→ **Provided material**:
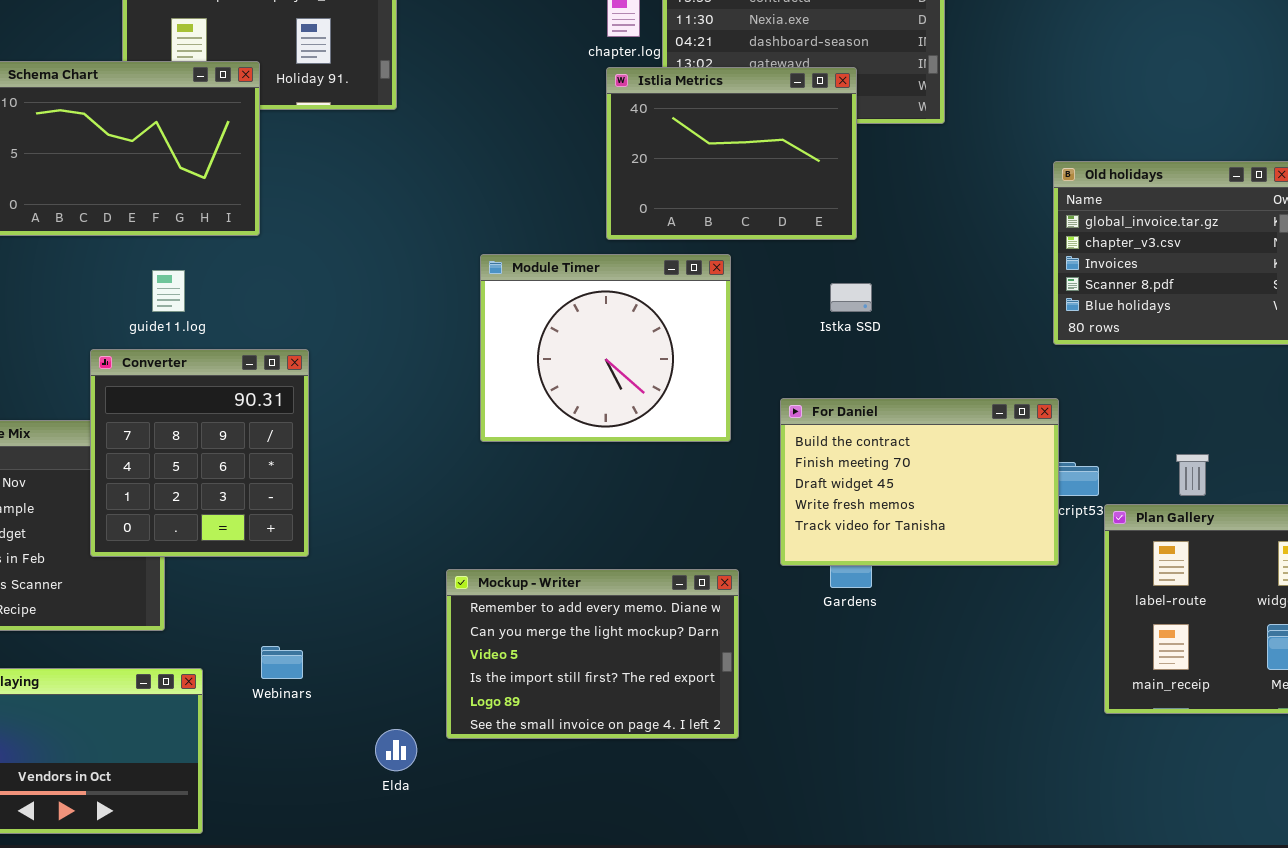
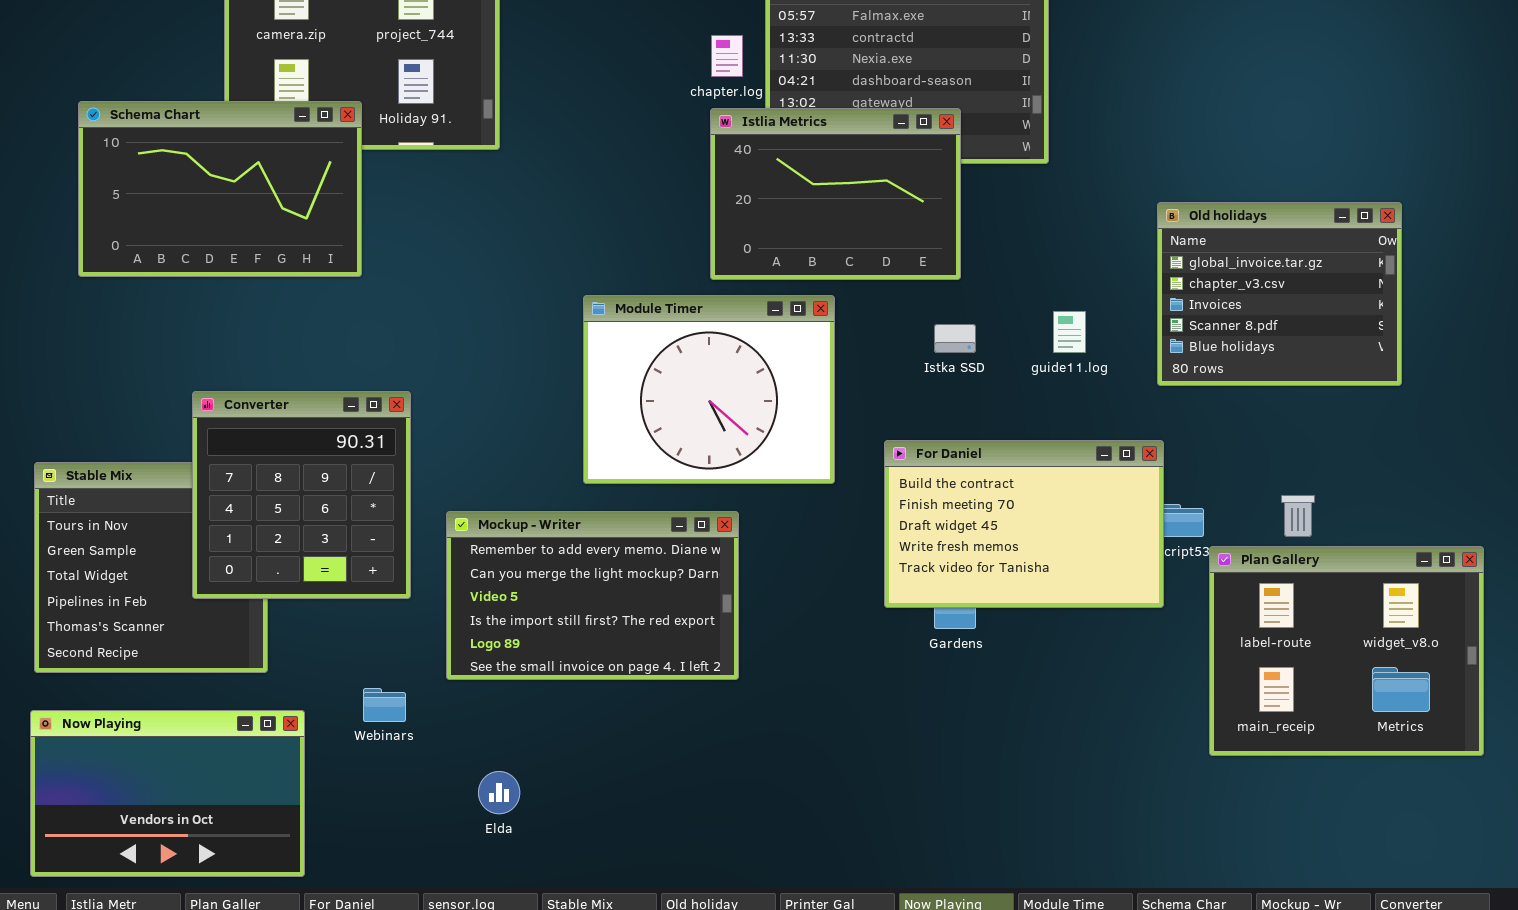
guide11.log: [152,270,185,312] -> [1053,311,1086,353], moved
Mockup - Writer: [446,569,739,739] -> [446,511,739,680], moved

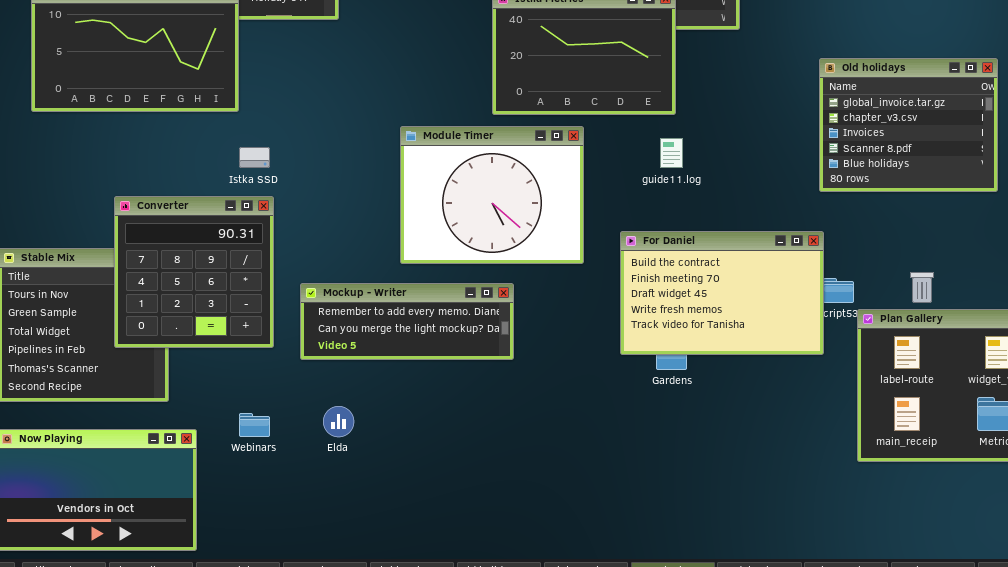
guide11.log: [1053,311,1086,353] -> [660,138,683,168], moved
Istka SSD: [934,324,976,353] -> [239,147,270,168], moved
Mockup - Writer: [446,511,739,680] -> [300,283,514,360], resized
Elda: [478,771,520,814] -> [323,406,354,437], moved

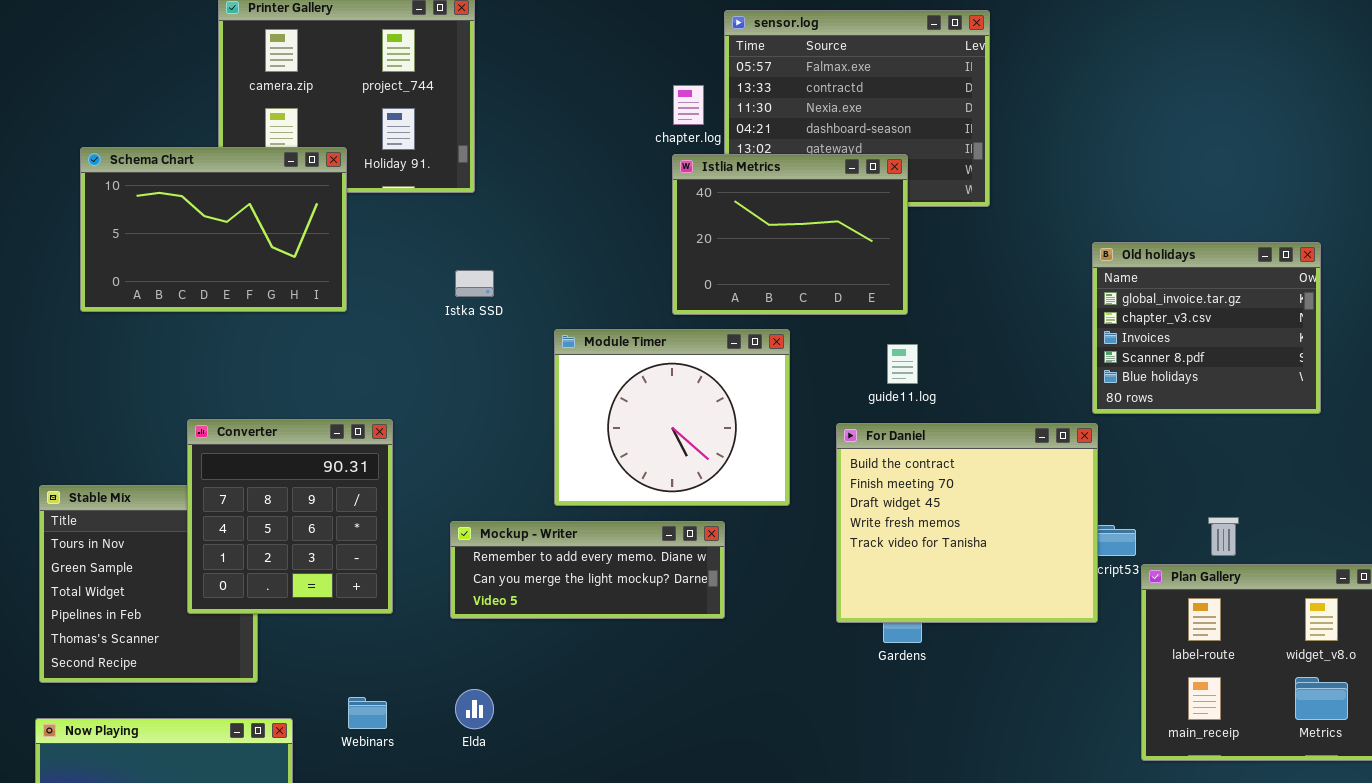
Istka SSD: [239,147,270,168] -> [455,270,494,297], moved
For Daniel: [620,231,824,355] -> [836,423,1098,623], resized
Mockup - Writer: [300,283,514,360] -> [450,521,725,619], moved

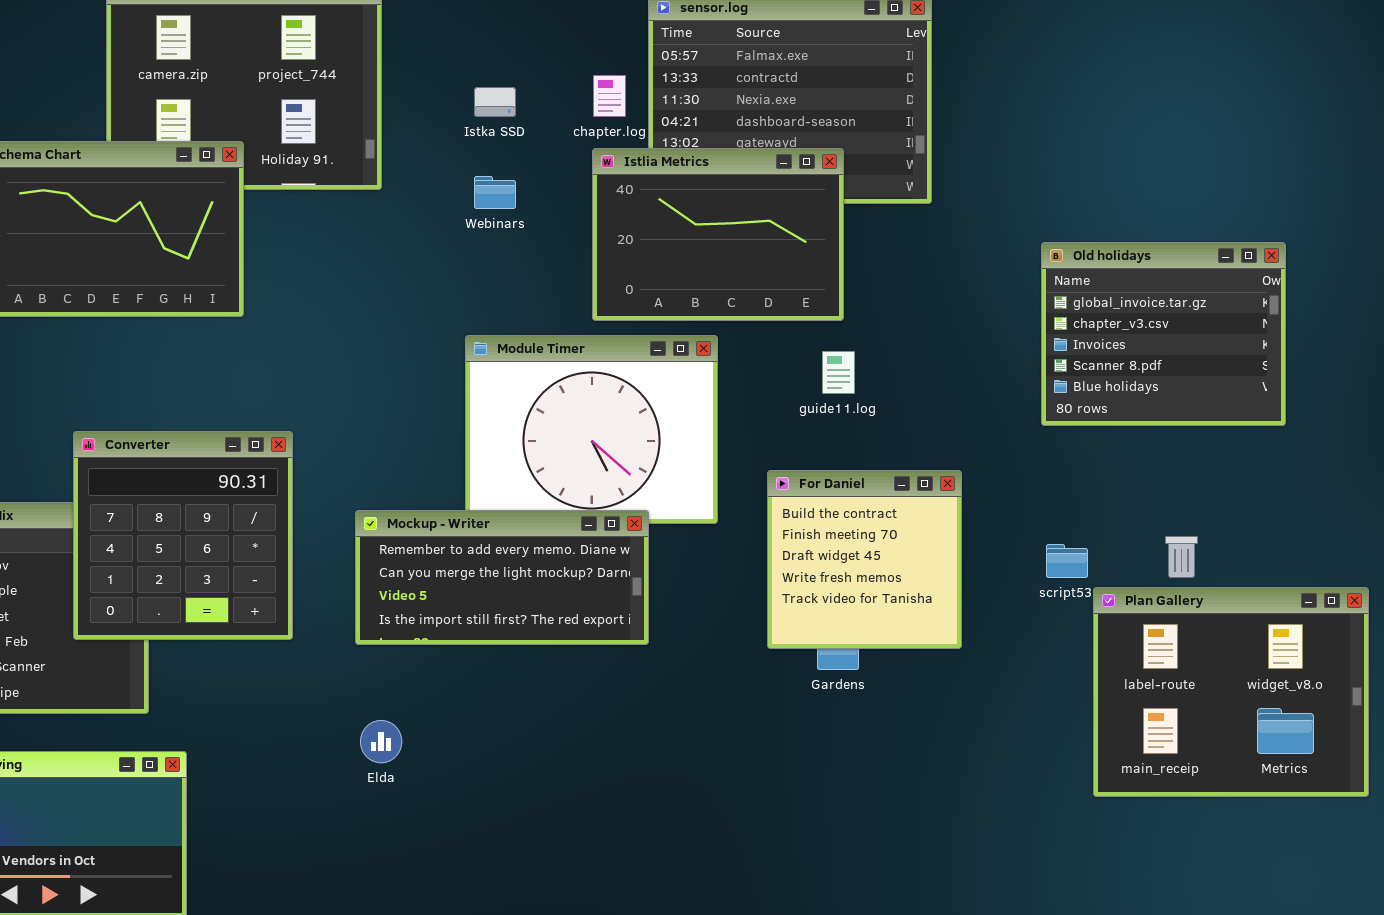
Istka SSD: [455,270,494,297] -> [474,87,516,117], moved
For Daniel: [836,423,1098,623] -> [767,470,962,649], resized
Mockup - Writer: [450,521,725,619] -> [355,510,649,645], resized
Webinars: [348,697,387,729] -> [474,176,516,209], moved

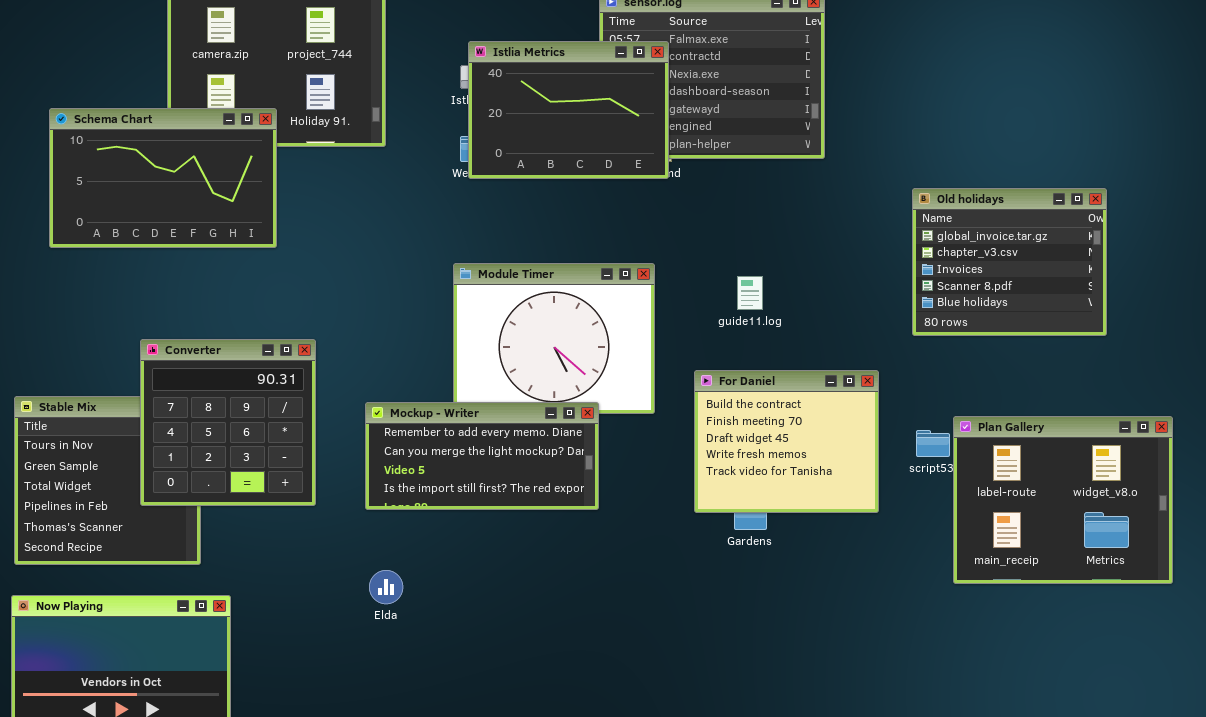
Istlia Metrics: [592,148,844,321] -> [468,41,669,179], moved
For Daniel: [767,470,962,649] -> [694,370,879,513], resized
Plan Gallery: [1093,587,1369,797] -> [953,416,1173,584], moved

→ **Problem to work on**: Could you transcribe exactly the lines running from the one with "Webinars: [348,697,387,729] ->" to the final line of the material above, both included, with no pictures?

→ **The completed task**:
Webinars: [348,697,387,729] -> [474,176,516,209], moved

Istlia Metrics: [592,148,844,321] -> [468,41,669,179], moved
For Daniel: [767,470,962,649] -> [694,370,879,513], resized
Plan Gallery: [1093,587,1369,797] -> [953,416,1173,584], moved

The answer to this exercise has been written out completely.